• **Your task**
Each line holding the string "yellow" is to be copied from the data.
►
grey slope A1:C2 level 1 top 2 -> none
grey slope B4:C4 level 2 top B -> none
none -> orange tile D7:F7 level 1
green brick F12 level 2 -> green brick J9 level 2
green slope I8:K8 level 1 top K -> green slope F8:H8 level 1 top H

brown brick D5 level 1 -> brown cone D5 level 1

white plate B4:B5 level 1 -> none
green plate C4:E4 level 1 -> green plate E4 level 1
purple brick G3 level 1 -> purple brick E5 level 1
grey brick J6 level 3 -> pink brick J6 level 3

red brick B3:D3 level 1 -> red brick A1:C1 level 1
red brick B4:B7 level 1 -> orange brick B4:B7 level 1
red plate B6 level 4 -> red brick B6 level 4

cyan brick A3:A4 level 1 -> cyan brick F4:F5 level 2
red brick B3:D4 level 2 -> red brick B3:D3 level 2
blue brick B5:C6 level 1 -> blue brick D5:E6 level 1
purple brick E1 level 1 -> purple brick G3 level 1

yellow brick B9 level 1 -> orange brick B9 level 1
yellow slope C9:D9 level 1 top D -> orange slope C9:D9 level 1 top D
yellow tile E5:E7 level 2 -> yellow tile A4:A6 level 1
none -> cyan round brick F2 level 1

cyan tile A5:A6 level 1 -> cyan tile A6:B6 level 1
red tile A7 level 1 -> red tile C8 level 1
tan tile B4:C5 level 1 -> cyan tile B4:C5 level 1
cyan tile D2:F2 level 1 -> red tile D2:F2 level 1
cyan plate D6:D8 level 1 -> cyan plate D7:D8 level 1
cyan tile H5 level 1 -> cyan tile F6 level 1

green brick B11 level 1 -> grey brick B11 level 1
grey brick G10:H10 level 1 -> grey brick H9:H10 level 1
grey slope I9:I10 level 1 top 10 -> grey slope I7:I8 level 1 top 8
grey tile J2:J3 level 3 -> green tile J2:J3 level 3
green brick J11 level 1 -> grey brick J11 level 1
◄
• **Answer for this exercise**
yellow brick B9 level 1 -> orange brick B9 level 1
yellow slope C9:D9 level 1 top D -> orange slope C9:D9 level 1 top D
yellow tile E5:E7 level 2 -> yellow tile A4:A6 level 1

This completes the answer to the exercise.